DATA TO EXAMINE:
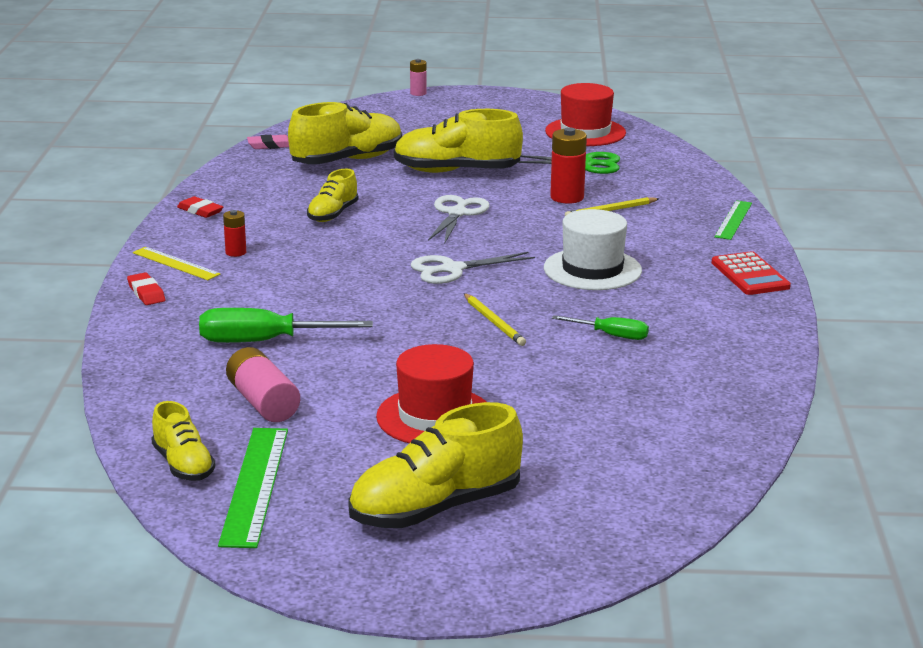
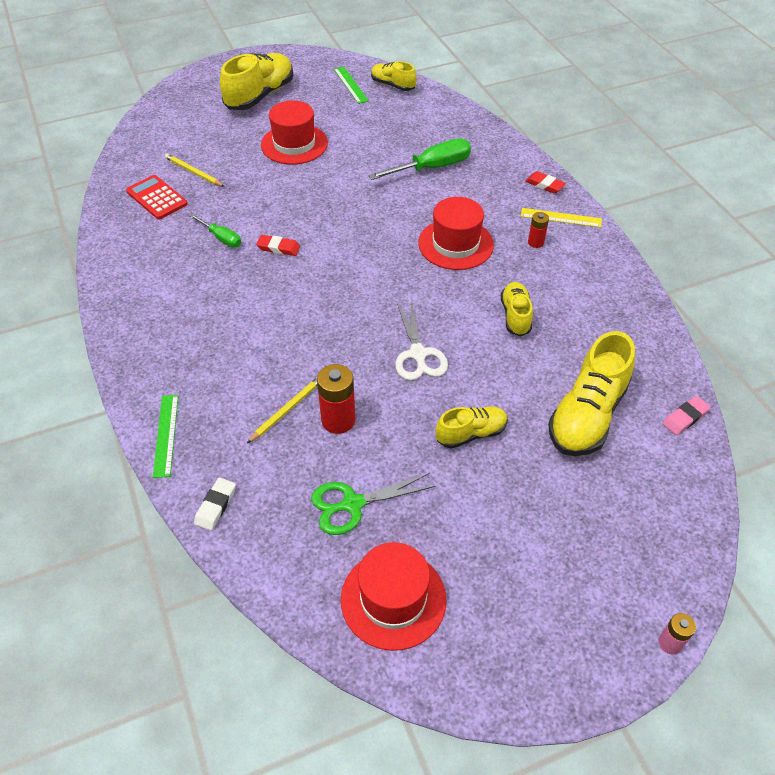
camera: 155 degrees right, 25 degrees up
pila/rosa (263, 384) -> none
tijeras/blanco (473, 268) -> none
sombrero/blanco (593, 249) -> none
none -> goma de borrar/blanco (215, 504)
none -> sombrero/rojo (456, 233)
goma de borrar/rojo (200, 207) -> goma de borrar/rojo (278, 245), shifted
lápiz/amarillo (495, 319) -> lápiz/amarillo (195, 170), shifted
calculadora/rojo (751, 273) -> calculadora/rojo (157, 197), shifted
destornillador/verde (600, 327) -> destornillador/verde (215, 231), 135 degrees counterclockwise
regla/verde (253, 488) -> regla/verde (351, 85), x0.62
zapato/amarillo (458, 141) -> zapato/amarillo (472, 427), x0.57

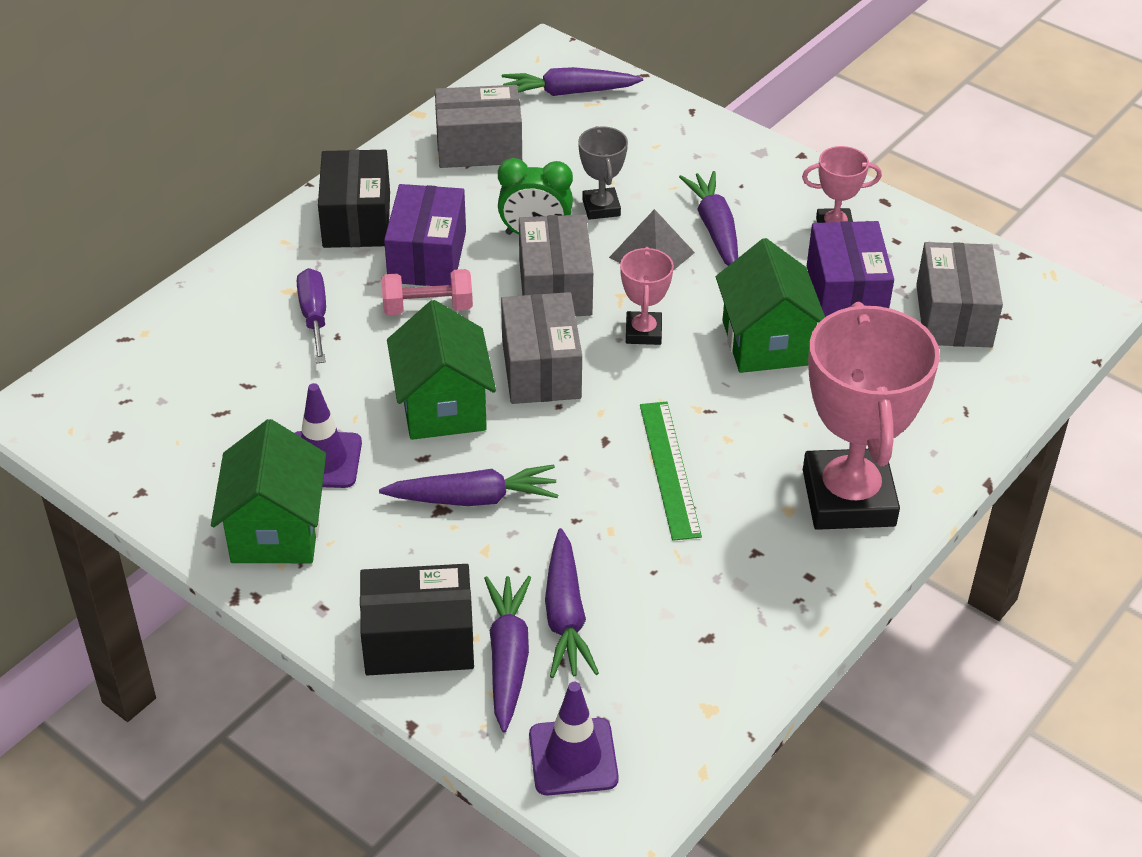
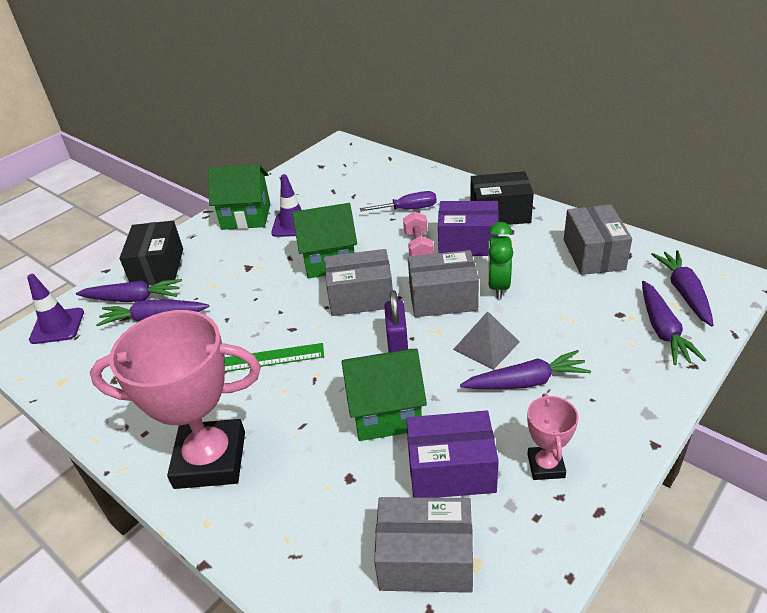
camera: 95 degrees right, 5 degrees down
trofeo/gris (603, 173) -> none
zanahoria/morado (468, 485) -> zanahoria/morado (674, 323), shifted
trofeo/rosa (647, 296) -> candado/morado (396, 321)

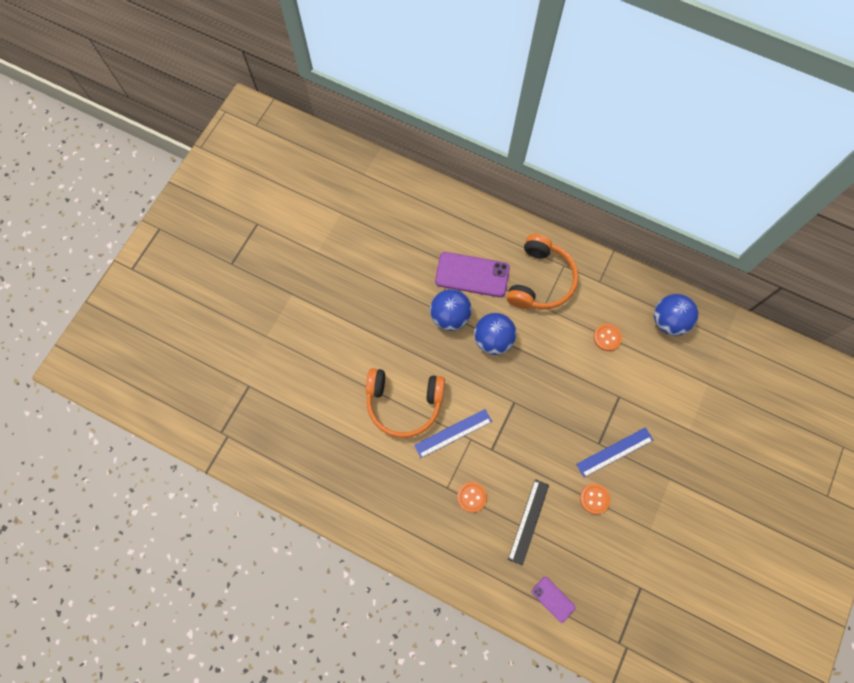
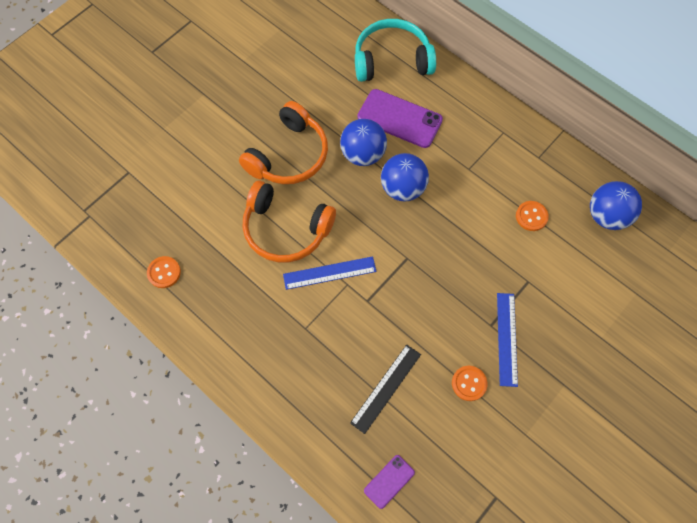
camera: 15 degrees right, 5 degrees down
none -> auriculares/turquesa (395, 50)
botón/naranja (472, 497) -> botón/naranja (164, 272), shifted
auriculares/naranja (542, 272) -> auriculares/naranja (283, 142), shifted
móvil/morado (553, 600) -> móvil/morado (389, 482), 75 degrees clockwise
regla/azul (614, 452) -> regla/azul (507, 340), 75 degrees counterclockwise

TASK ITEM: Look above for the line holding "calculadora/rojo (751, 273)" and the line holding "regla/verde (253, 488)", then output exactly those two lines and every line between them, nothing more.

WRITTEN RESPONSE:
calculadora/rojo (751, 273) -> calculadora/rojo (157, 197), shifted
destornillador/verde (600, 327) -> destornillador/verde (215, 231), 135 degrees counterclockwise
regla/verde (253, 488) -> regla/verde (351, 85), x0.62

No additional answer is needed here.